Could you filter the records below down to the lines that include the word "grey"?

Object state change records
----

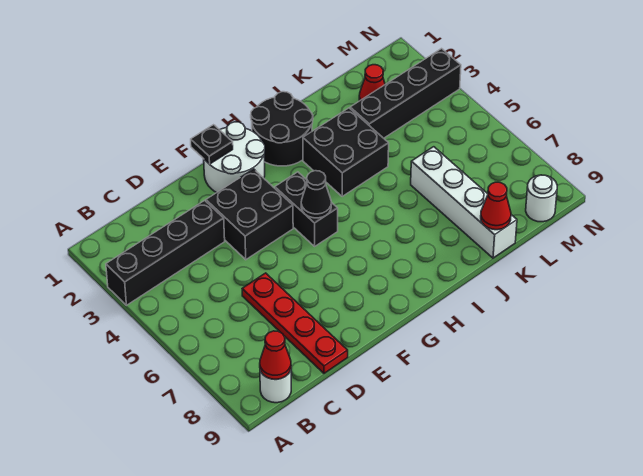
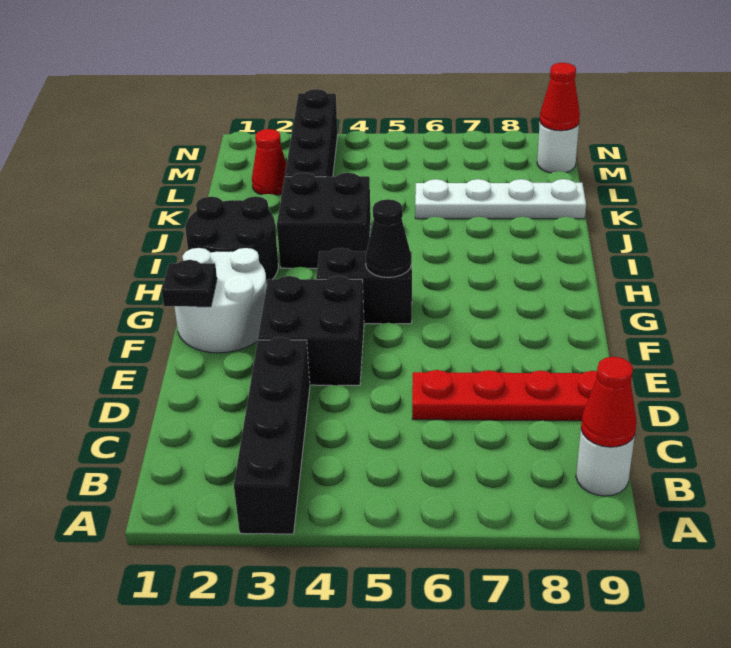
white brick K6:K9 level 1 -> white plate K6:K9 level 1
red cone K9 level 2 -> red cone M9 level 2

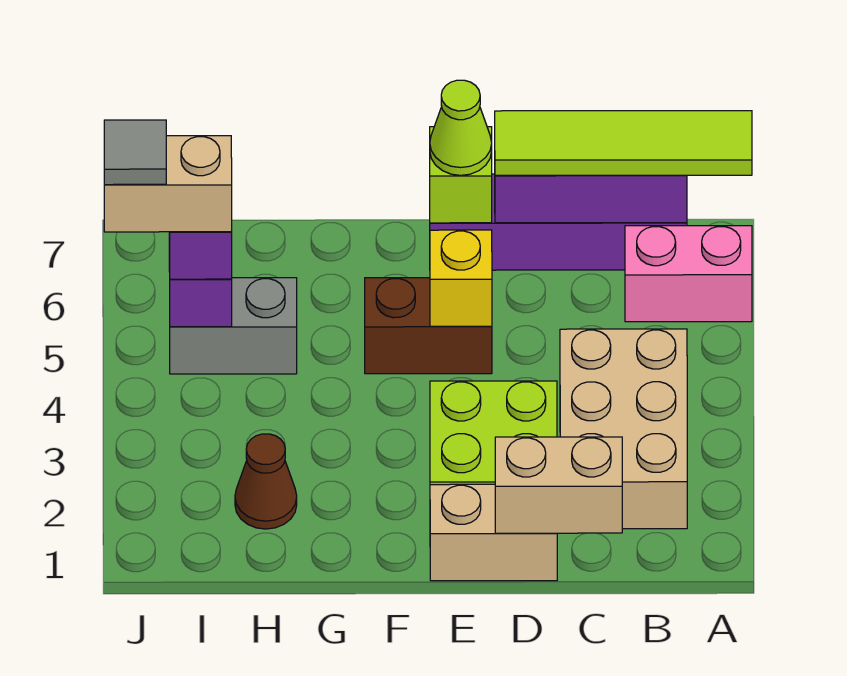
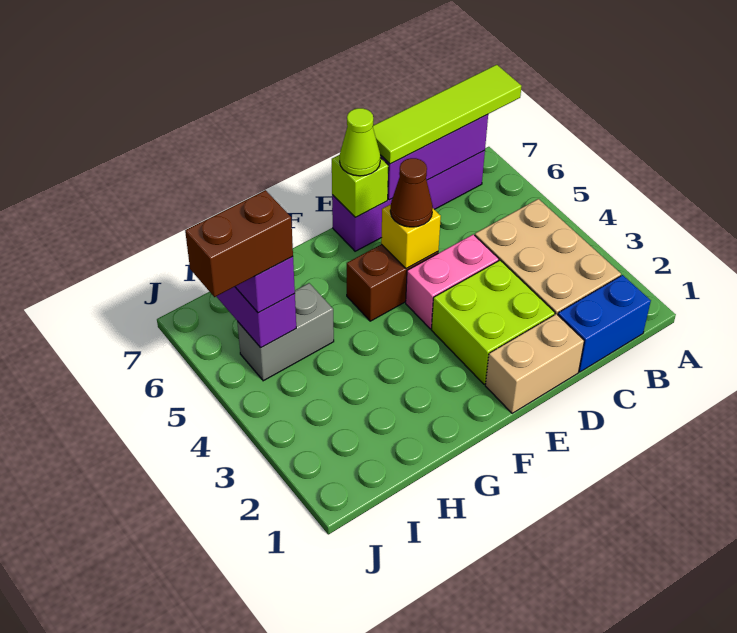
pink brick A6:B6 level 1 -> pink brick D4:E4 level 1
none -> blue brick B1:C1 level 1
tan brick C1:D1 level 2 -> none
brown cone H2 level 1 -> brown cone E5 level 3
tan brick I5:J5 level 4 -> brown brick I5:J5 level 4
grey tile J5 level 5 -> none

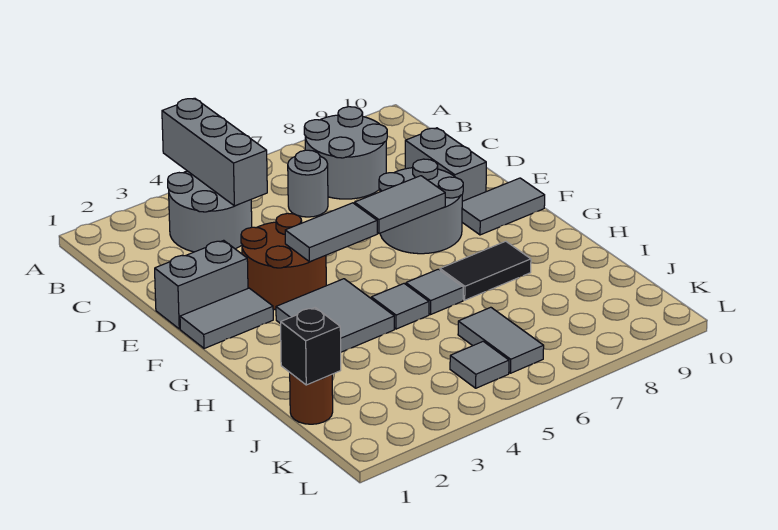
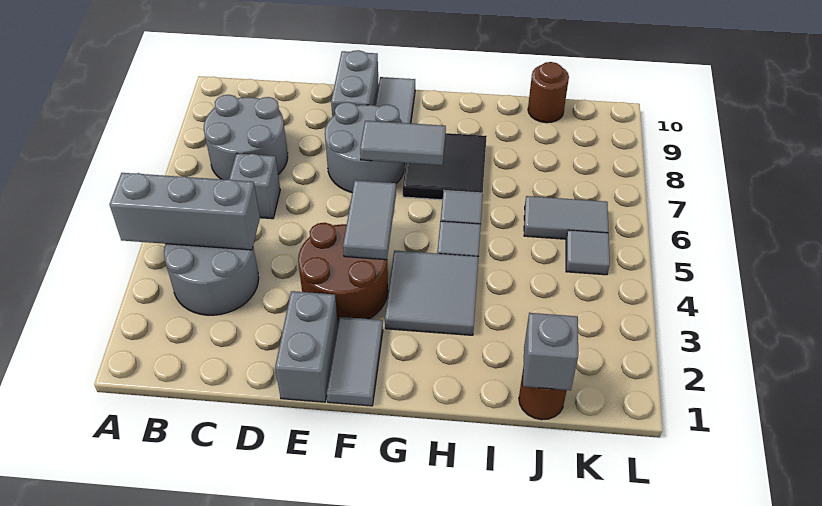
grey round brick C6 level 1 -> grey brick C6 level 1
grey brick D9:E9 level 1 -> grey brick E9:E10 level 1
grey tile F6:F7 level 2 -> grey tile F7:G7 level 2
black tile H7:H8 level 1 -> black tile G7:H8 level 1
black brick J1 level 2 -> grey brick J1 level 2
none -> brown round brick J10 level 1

----

SOLUTION:
grey tile J5 level 5 -> none
grey round brick C6 level 1 -> grey brick C6 level 1
grey brick D9:E9 level 1 -> grey brick E9:E10 level 1
grey tile F6:F7 level 2 -> grey tile F7:G7 level 2
black brick J1 level 2 -> grey brick J1 level 2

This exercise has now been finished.